# [What you are asked to do]
Transcription of the full listing is required, character for character.

# [Exercise inputs]
▼▼▼

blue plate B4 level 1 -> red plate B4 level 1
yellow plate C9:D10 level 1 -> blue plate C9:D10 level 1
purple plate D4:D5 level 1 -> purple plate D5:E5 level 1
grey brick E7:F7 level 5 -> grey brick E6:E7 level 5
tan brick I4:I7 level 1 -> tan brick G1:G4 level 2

▲▲▲

# [Written response]
blue plate B4 level 1 -> red plate B4 level 1
yellow plate C9:D10 level 1 -> blue plate C9:D10 level 1
purple plate D4:D5 level 1 -> purple plate D5:E5 level 1
grey brick E7:F7 level 5 -> grey brick E6:E7 level 5
tan brick I4:I7 level 1 -> tan brick G1:G4 level 2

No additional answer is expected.